**Given data:**
□ □ □ □

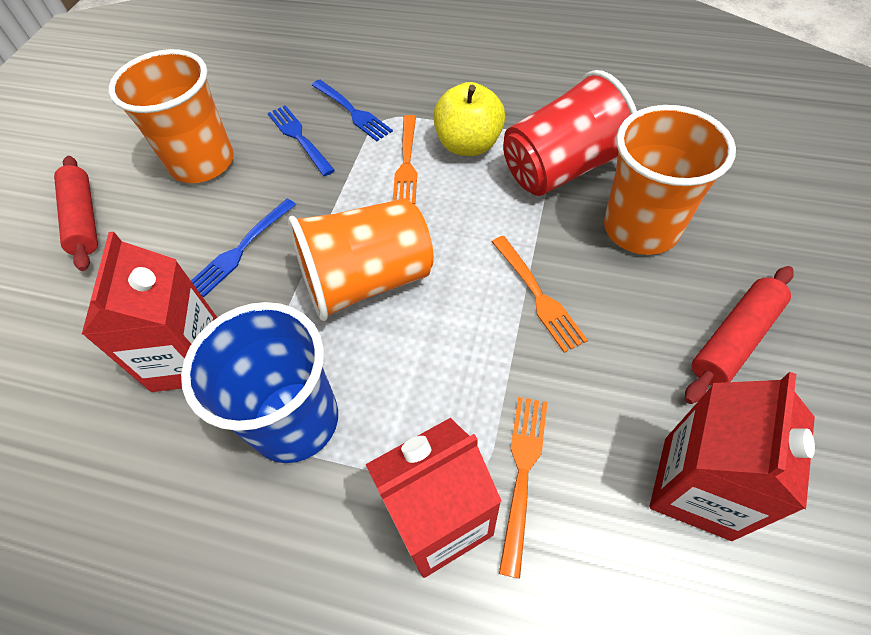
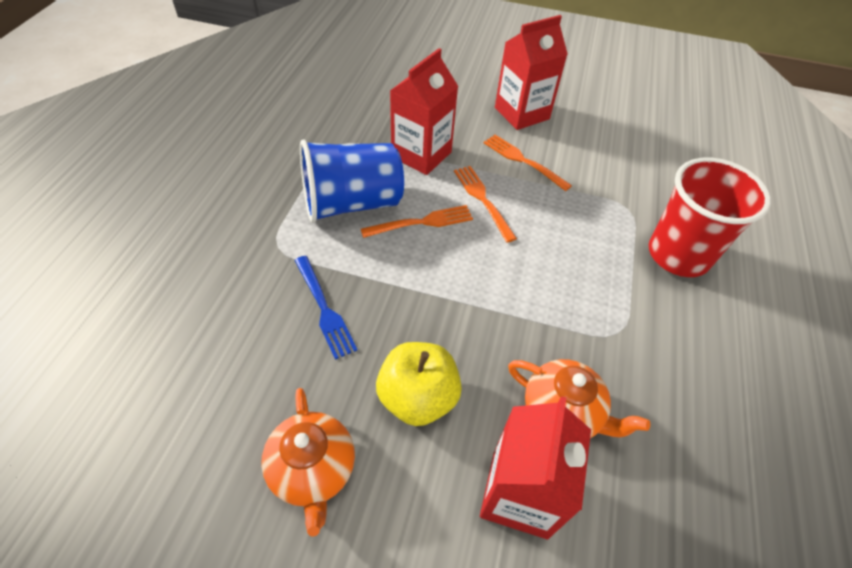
blue fork: [191,199,296,297] [268,105,335,176] [312,80,393,141] = 3 -> [294,256,357,360] = 1
orange cup: [108,49,234,183] [288,198,434,321] [604,105,736,255] = 3 -> none = 0
orange teapot: none = 0 -> [261,388,355,537] [508,359,650,438] = 2
red rolling pin: [54,156,98,271] [685,266,794,404] = 2 -> none = 0

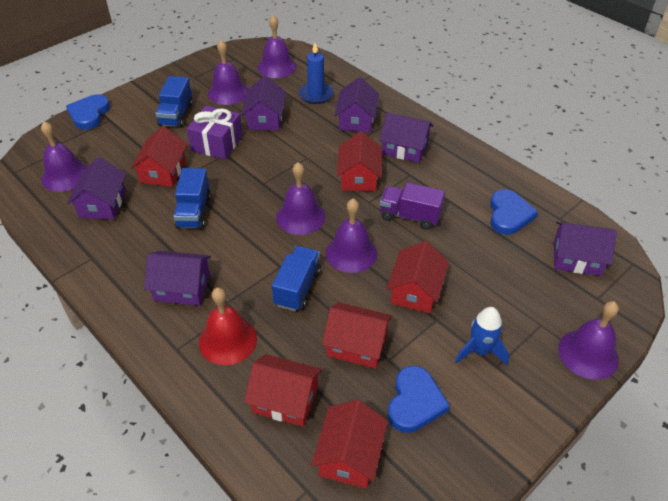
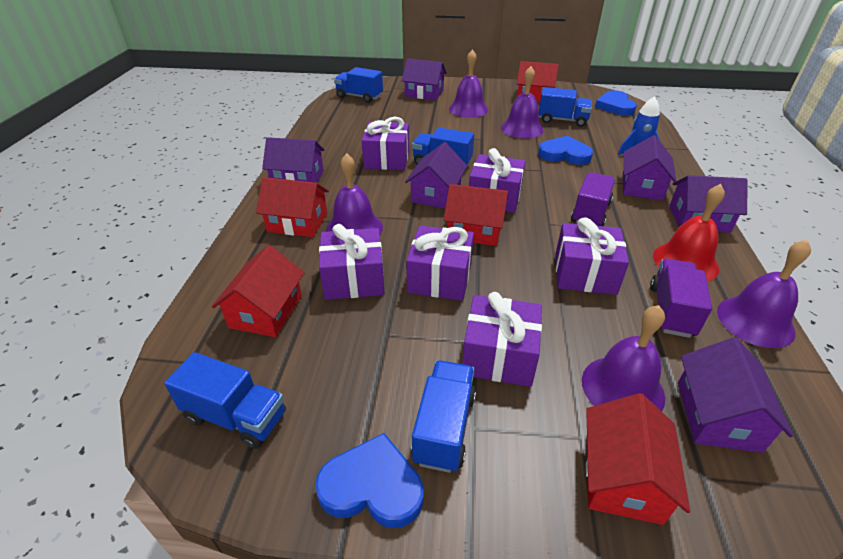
blue candle: [299,43,334,104] = 1 -> none = 0
blue truck: [156,76,193,128] [173,168,211,229] [272,246,321,311] = 3 -> [164,352,286,449] [334,67,383,103] [411,360,476,473] [412,128,474,166] [539,87,592,127] = 5
purple bell: [41,121,87,192] [208,40,248,105] [258,15,296,78] [276,162,325,235] [326,199,377,273] [558,301,619,380] = 6 -> [326,153,383,234] [449,49,488,118] [501,66,544,138] [582,305,665,411] [717,240,811,348] = 5
purple gift: [187,106,243,160] = 1 -> [319,224,385,300] [362,117,409,170] [406,226,474,301] [462,292,542,387] [469,148,526,213] [555,217,629,295] = 6
purple truck: [380,183,445,230] = 1 -> [571,173,615,226] [650,259,712,338] = 2
red house: [130,126,187,187] [244,354,322,427] [311,400,388,488] [322,302,392,369] [337,131,382,192] [386,241,449,313] = 6 -> [212,245,304,337] [256,177,329,237] [444,184,508,246] [517,61,559,102] [586,393,690,525] = 5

□ □ □ □

**How to complete this task:**
Retype nothing except the lines from the first line of the listing above through the line with "blue truck: [156,76,193,128]", exactly as they stand, and no pictures.

**Exercise solution:**
blue fork: [191,199,296,297] [268,105,335,176] [312,80,393,141] = 3 -> [294,256,357,360] = 1
orange cup: [108,49,234,183] [288,198,434,321] [604,105,736,255] = 3 -> none = 0
orange teapot: none = 0 -> [261,388,355,537] [508,359,650,438] = 2
red rolling pin: [54,156,98,271] [685,266,794,404] = 2 -> none = 0

blue candle: [299,43,334,104] = 1 -> none = 0
blue truck: [156,76,193,128] [173,168,211,229] [272,246,321,311] = 3 -> [164,352,286,449] [334,67,383,103] [411,360,476,473] [412,128,474,166] [539,87,592,127] = 5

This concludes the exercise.